:: WHAT THIS TASK INVOLVES ::
Output exactly the lines from the one with "pink brick J6" through the last line of the data below, both included, and nothing more.

:: LISTED ENTRIES ::
******************************

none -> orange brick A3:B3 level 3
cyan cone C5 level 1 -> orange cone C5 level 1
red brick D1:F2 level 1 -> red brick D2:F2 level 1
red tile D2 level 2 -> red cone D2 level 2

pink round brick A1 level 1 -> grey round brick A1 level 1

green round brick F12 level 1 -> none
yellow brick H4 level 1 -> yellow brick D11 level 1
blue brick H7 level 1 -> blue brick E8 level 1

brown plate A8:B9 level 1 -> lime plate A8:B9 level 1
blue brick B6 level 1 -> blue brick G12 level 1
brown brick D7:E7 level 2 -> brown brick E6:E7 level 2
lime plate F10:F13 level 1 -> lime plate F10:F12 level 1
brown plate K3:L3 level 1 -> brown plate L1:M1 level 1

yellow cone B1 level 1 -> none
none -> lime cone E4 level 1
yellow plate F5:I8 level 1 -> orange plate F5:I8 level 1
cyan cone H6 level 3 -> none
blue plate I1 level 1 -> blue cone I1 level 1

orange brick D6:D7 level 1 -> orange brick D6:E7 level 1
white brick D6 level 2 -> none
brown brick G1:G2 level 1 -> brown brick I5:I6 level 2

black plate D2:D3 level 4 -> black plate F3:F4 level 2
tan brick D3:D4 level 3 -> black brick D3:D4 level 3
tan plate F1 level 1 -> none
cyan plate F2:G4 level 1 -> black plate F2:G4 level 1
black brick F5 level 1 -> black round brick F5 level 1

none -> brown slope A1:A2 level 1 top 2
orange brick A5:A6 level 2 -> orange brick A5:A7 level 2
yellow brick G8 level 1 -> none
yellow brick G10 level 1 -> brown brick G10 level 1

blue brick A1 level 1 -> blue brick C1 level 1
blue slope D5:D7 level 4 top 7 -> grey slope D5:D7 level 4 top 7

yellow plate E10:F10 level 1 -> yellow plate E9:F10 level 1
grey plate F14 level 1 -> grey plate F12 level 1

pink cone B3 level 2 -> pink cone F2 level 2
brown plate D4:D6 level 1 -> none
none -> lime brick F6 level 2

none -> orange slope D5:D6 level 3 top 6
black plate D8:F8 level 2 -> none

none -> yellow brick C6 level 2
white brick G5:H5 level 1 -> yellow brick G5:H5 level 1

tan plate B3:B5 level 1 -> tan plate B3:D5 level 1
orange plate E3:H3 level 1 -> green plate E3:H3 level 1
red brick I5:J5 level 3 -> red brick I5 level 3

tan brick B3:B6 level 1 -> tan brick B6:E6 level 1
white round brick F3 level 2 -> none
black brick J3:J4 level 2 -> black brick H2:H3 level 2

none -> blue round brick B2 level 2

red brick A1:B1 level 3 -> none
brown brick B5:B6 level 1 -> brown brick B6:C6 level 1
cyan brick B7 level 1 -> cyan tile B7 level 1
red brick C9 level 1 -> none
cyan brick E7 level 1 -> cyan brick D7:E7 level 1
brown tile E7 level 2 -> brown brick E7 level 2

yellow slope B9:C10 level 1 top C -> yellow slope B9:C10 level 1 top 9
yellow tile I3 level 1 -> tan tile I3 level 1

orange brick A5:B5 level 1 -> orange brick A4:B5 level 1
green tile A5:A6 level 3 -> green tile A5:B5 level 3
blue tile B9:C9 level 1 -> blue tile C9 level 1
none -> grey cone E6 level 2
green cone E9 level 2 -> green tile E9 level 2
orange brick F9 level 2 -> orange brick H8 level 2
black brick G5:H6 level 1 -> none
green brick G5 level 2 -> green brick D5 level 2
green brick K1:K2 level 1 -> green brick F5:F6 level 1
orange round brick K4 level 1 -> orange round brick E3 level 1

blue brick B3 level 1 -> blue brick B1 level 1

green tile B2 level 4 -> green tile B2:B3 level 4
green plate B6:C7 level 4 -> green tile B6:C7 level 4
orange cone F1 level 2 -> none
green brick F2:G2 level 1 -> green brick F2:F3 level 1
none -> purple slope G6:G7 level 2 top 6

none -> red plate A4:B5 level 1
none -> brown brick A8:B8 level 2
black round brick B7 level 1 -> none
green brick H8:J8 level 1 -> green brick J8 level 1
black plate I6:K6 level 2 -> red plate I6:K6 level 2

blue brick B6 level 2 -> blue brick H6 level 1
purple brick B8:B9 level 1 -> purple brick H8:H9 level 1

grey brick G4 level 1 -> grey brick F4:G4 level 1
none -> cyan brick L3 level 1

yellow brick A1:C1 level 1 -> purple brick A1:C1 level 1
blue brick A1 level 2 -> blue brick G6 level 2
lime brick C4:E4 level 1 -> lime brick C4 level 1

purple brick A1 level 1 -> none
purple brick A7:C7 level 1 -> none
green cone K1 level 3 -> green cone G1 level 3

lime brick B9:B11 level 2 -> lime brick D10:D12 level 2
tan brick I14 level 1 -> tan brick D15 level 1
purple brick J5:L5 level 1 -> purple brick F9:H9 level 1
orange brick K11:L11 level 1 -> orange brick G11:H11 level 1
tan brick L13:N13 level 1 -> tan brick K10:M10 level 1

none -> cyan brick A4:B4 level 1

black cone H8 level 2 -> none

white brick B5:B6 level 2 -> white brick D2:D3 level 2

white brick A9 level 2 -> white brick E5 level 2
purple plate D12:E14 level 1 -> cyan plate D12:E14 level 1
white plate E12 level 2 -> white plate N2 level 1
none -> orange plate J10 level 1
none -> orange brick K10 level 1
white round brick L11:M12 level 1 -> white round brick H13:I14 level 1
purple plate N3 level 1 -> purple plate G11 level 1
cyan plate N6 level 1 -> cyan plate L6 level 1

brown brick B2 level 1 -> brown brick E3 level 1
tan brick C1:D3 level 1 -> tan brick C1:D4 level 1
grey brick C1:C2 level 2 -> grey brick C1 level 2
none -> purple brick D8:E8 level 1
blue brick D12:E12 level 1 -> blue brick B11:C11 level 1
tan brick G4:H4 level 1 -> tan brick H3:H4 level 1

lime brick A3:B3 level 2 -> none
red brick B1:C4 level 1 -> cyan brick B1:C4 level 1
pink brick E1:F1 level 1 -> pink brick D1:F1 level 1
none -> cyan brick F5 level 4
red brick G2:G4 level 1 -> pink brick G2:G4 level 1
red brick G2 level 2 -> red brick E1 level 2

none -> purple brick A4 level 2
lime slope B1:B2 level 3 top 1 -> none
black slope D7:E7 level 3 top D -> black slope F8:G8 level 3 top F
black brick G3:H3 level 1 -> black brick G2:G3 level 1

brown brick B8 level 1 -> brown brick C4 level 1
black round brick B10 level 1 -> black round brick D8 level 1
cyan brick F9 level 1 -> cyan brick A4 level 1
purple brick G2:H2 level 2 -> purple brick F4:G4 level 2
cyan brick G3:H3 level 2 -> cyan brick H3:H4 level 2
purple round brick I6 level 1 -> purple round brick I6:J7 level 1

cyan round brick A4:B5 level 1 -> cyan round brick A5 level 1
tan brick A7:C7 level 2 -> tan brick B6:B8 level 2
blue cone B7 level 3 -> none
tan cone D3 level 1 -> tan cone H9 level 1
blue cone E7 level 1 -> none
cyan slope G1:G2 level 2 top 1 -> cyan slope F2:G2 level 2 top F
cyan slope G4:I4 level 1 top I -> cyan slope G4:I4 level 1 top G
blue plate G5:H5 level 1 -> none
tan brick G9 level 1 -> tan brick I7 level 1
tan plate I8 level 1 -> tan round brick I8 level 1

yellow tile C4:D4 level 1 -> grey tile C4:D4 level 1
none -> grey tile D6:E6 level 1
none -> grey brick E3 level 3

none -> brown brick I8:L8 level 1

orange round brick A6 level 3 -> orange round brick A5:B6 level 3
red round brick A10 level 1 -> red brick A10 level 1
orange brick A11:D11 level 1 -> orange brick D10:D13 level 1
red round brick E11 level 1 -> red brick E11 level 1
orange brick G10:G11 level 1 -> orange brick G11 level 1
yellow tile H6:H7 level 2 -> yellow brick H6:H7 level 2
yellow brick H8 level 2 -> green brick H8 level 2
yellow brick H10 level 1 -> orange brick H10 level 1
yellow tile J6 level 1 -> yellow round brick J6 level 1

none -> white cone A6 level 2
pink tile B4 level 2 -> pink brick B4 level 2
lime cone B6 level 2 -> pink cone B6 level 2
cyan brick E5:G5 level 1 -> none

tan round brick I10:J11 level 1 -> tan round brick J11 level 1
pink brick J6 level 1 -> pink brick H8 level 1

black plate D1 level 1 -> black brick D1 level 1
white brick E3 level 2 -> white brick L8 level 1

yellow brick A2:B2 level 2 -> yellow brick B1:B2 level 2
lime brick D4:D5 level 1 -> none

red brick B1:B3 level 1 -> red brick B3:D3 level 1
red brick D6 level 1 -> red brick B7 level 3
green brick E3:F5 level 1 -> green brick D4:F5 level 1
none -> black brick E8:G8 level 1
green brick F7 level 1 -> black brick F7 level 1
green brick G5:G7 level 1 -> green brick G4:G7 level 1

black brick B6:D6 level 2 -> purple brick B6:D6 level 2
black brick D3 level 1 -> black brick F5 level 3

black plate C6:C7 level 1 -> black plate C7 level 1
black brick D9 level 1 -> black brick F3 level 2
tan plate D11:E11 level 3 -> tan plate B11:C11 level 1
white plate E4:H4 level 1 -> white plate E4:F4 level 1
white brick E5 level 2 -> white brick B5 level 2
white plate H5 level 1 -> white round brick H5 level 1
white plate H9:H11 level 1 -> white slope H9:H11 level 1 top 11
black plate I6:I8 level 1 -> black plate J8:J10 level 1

******************************

:: SOLUTION TO THIS PROBLEM ::
pink brick J6 level 1 -> pink brick H8 level 1

black plate D1 level 1 -> black brick D1 level 1
white brick E3 level 2 -> white brick L8 level 1

yellow brick A2:B2 level 2 -> yellow brick B1:B2 level 2
lime brick D4:D5 level 1 -> none

red brick B1:B3 level 1 -> red brick B3:D3 level 1
red brick D6 level 1 -> red brick B7 level 3
green brick E3:F5 level 1 -> green brick D4:F5 level 1
none -> black brick E8:G8 level 1
green brick F7 level 1 -> black brick F7 level 1
green brick G5:G7 level 1 -> green brick G4:G7 level 1

black brick B6:D6 level 2 -> purple brick B6:D6 level 2
black brick D3 level 1 -> black brick F5 level 3

black plate C6:C7 level 1 -> black plate C7 level 1
black brick D9 level 1 -> black brick F3 level 2
tan plate D11:E11 level 3 -> tan plate B11:C11 level 1
white plate E4:H4 level 1 -> white plate E4:F4 level 1
white brick E5 level 2 -> white brick B5 level 2
white plate H5 level 1 -> white round brick H5 level 1
white plate H9:H11 level 1 -> white slope H9:H11 level 1 top 11
black plate I6:I8 level 1 -> black plate J8:J10 level 1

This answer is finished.